- PROVIDED INFORMATION
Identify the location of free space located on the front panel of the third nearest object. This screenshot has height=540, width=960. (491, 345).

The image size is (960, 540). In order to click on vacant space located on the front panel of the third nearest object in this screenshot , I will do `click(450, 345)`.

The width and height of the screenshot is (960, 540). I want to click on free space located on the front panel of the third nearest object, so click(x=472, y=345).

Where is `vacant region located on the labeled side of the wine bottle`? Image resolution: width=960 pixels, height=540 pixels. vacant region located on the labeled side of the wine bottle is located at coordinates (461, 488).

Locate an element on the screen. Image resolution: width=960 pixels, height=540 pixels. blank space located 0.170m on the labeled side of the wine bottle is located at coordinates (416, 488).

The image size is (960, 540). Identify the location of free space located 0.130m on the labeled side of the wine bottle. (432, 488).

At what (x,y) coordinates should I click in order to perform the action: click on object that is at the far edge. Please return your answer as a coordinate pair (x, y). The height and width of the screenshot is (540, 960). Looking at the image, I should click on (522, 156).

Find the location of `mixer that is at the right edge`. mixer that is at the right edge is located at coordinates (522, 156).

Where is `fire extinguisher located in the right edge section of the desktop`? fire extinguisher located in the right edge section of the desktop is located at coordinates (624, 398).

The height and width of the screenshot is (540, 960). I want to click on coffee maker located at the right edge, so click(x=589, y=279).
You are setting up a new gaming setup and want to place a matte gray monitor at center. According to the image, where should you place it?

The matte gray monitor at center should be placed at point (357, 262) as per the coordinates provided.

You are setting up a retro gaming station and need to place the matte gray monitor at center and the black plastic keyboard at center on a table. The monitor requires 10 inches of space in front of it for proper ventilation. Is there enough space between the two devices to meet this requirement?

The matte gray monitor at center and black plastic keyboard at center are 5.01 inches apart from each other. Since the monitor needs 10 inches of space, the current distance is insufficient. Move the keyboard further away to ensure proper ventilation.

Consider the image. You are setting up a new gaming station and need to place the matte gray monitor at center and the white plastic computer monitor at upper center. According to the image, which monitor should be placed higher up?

- GIVEN REQUEST
Render every line of the records above as a numbered list, leaving out the blank lines.

- ANSWER IN FULL
1. Identify the location of free space located on the front panel of the third nearest object. This screenshot has height=540, width=960. (491, 345).
2. The image size is (960, 540). In order to click on vacant space located on the front panel of the third nearest object in this screenshot , I will do `click(450, 345)`.
3. The width and height of the screenshot is (960, 540). I want to click on free space located on the front panel of the third nearest object, so click(x=472, y=345).
4. Where is `vacant region located on the labeled side of the wine bottle`? Image resolution: width=960 pixels, height=540 pixels. vacant region located on the labeled side of the wine bottle is located at coordinates (461, 488).
5. Locate an element on the screen. Image resolution: width=960 pixels, height=540 pixels. blank space located 0.170m on the labeled side of the wine bottle is located at coordinates (416, 488).
6. The image size is (960, 540). Identify the location of free space located 0.130m on the labeled side of the wine bottle. (432, 488).
7. At what (x,y) coordinates should I click in order to perform the action: click on object that is at the far edge. Please return your answer as a coordinate pair (x, y). The height and width of the screenshot is (540, 960). Looking at the image, I should click on (522, 156).
8. Find the location of `mixer that is at the right edge`. mixer that is at the right edge is located at coordinates (522, 156).
9. Where is `fire extinguisher located in the right edge section of the desktop`? fire extinguisher located in the right edge section of the desktop is located at coordinates (624, 398).
10. The height and width of the screenshot is (540, 960). I want to click on coffee maker located at the right edge, so click(x=589, y=279).
11. You are setting up a new gaming setup and want to place a matte gray monitor at center. According to the image, where should you place it?
12. The matte gray monitor at center should be placed at point (357, 262) as per the coordinates provided.
13. You are setting up a retro gaming station and need to place the matte gray monitor at center and the black plastic keyboard at center on a table. The monitor requires 10 inches of space in front of it for proper ventilation. Is there enough space between the two devices to meet this requirement?
14. The matte gray monitor at center and black plastic keyboard at center are 5.01 inches apart from each other. Since the monitor needs 10 inches of space, the current distance is insufficient. Move the keyboard further away to ensure proper ventilation.
15. Consider the image. You are setting up a new gaming station and need to place the matte gray monitor at center and the white plastic computer monitor at upper center. According to the image, which monitor should be placed higher up?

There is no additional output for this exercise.